* [Work order]: Pick out and copy every line below that has the word "yellow".

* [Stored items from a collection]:
=== Section Start ===

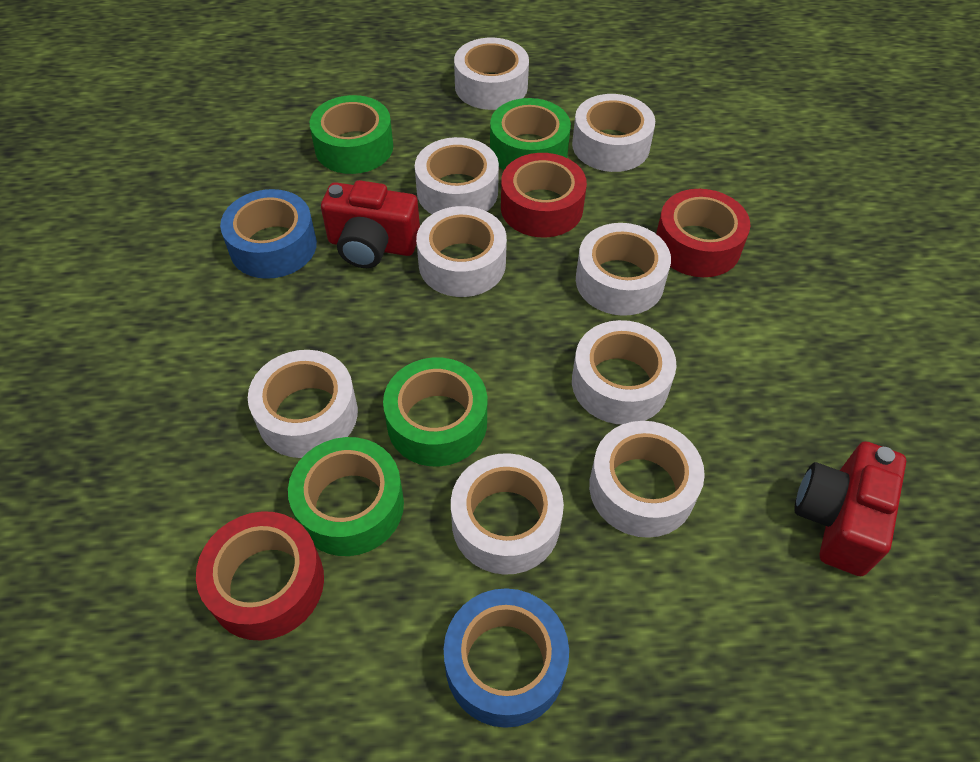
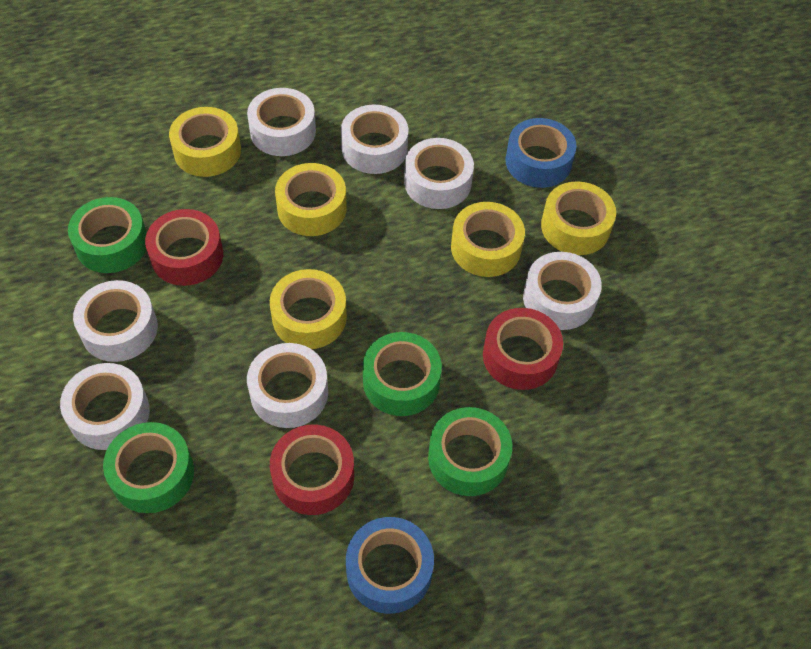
red camera: 2 -> 0
white tape: 9 -> 7
yellow tape: 0 -> 5

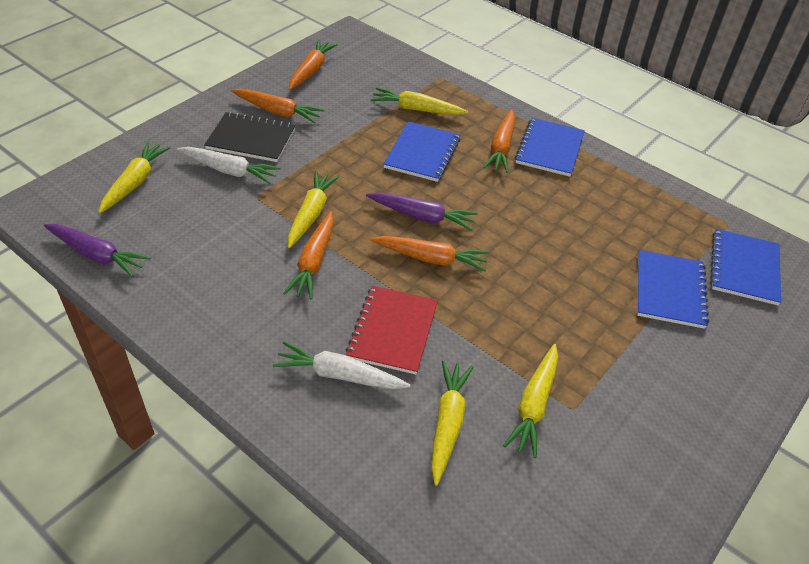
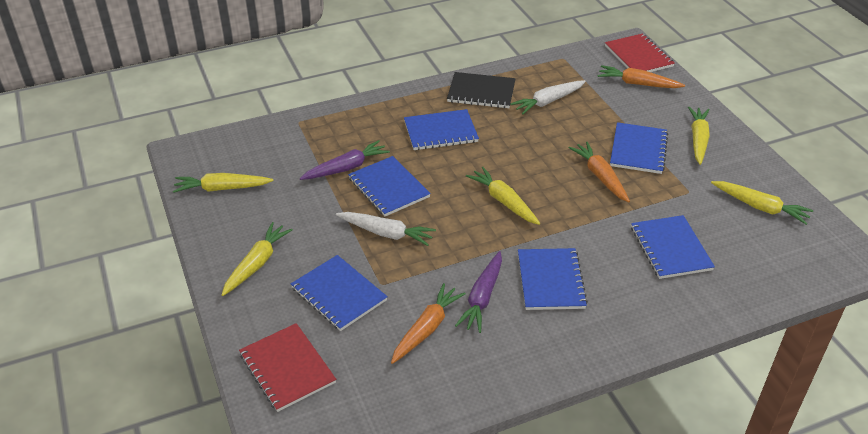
blue notebook: 4 -> 6
orange carrot: 5 -> 3
red notebook: 1 -> 2

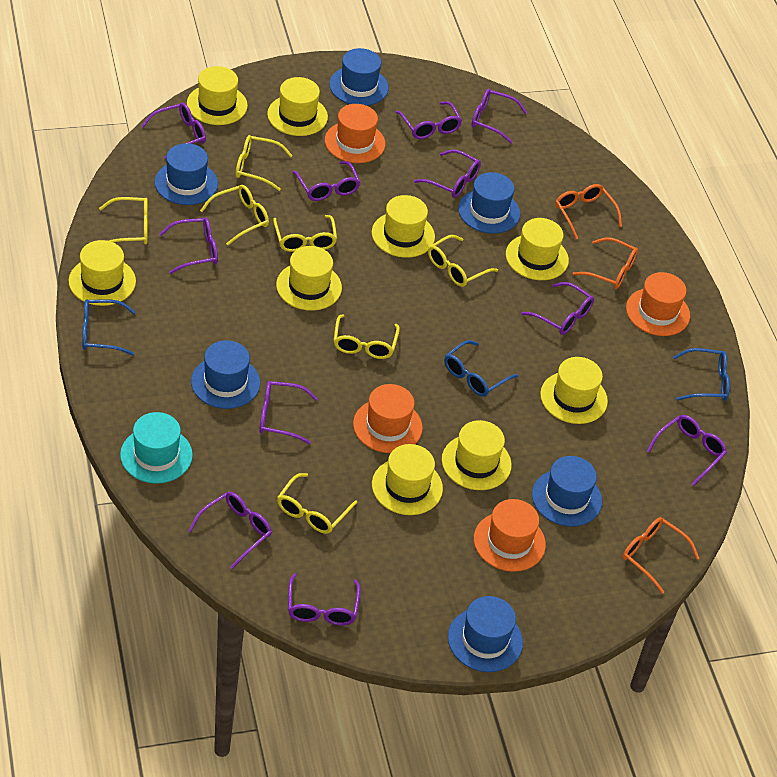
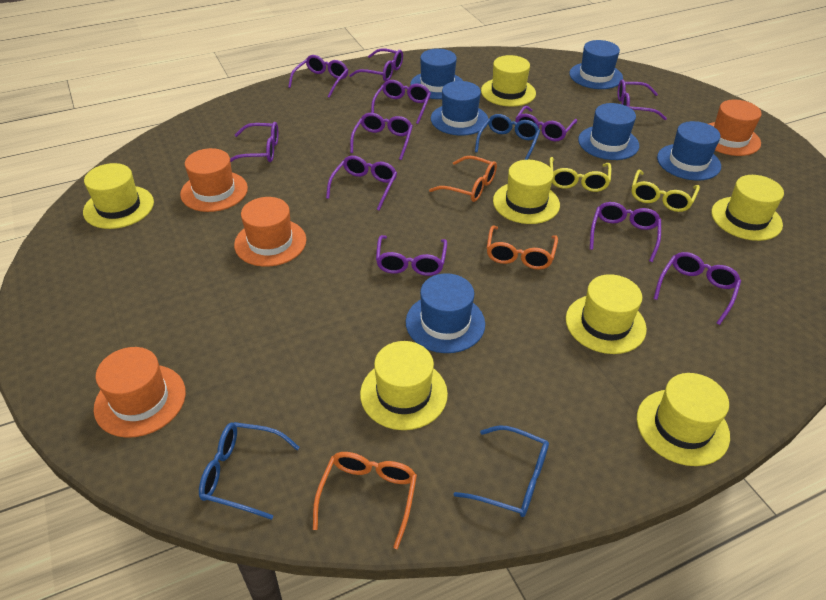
turquoise hat: 1 -> 0
yellow glasses: 7 -> 2
yellow hat: 9 -> 7

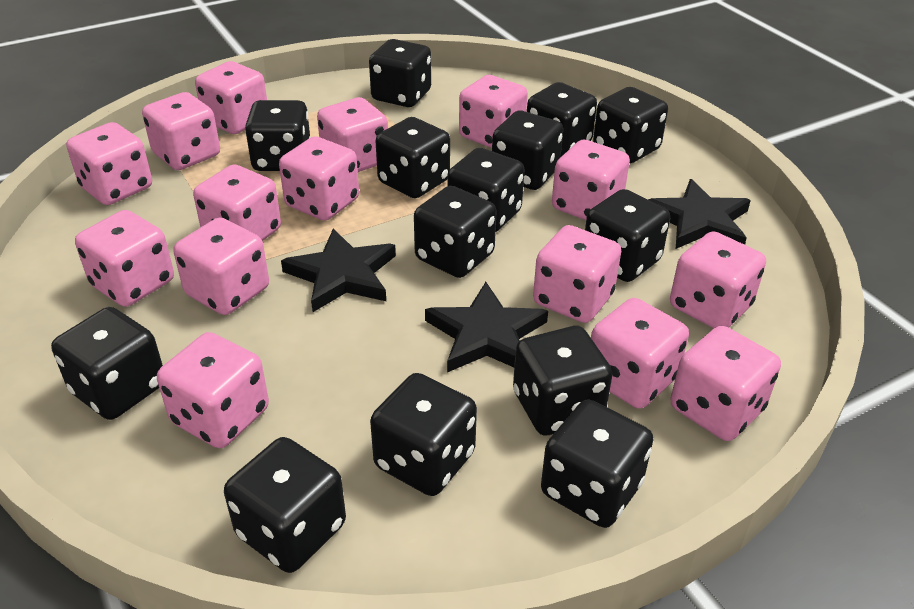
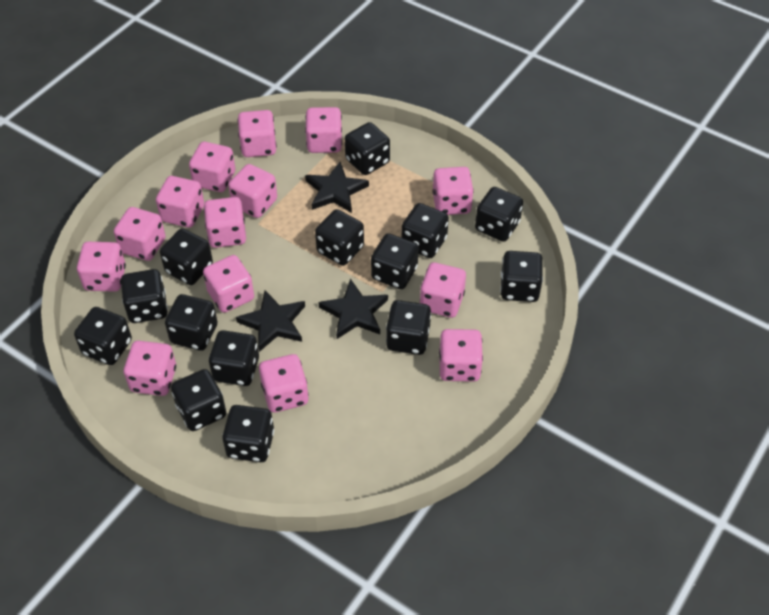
pink dice: 15 -> 14

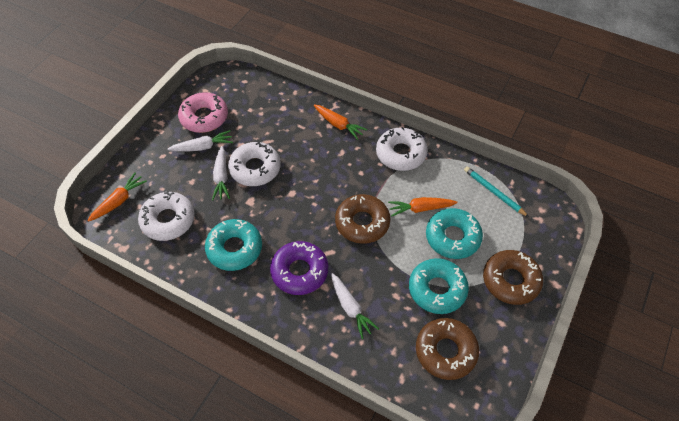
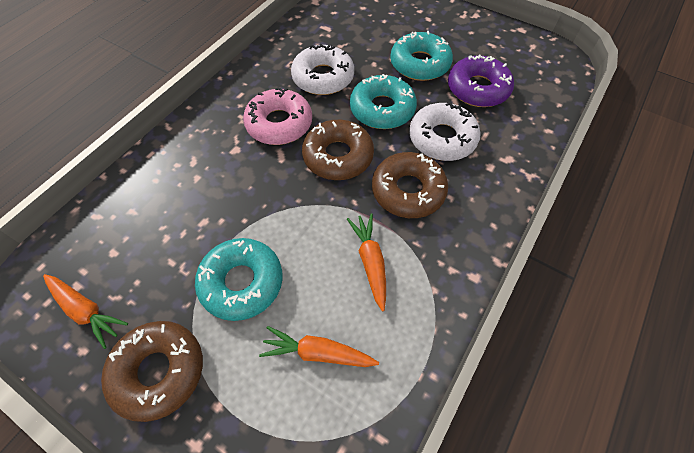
turquoise pencil: 1 -> 0
white carrot: 3 -> 0
white donut: 3 -> 2

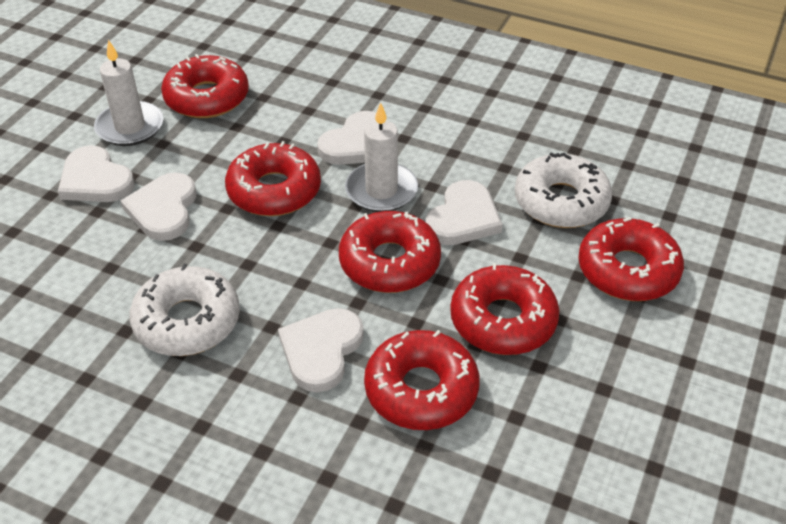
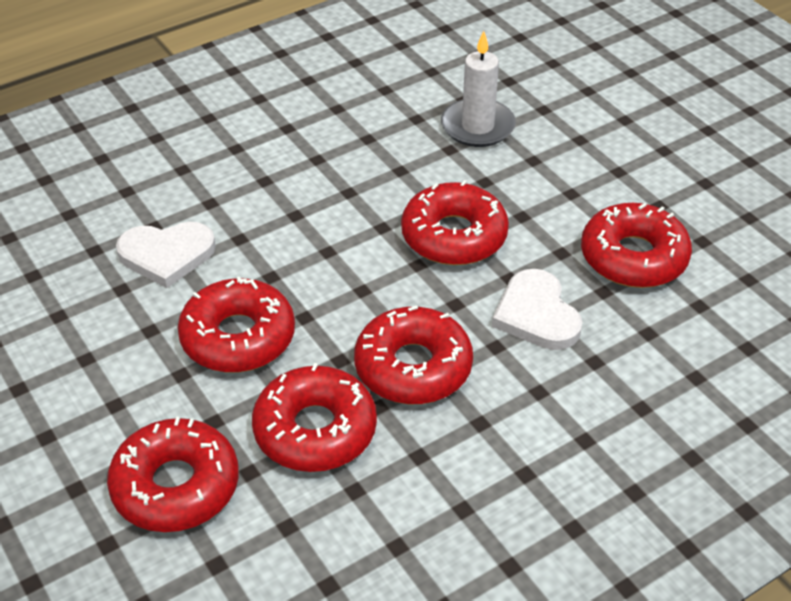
white candle: 2 -> 1
white donut: 2 -> 0
white heart: 5 -> 2

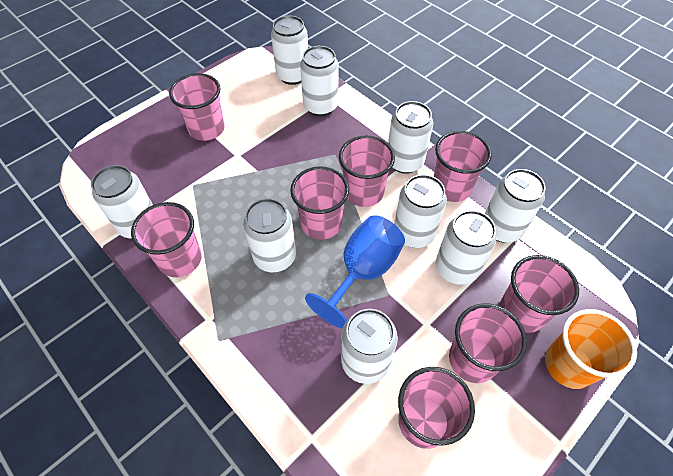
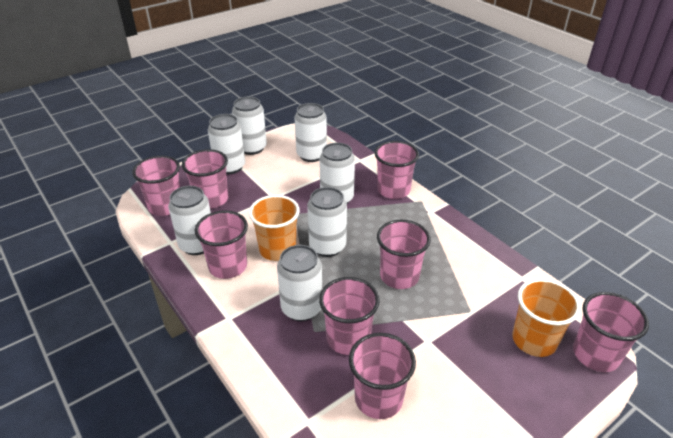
blue goblet: 1 -> 0
orange cup: 1 -> 2
white can: 9 -> 7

=== Section End ===

* [Written response]:
yellow tape: 0 -> 5
yellow glasses: 7 -> 2
yellow hat: 9 -> 7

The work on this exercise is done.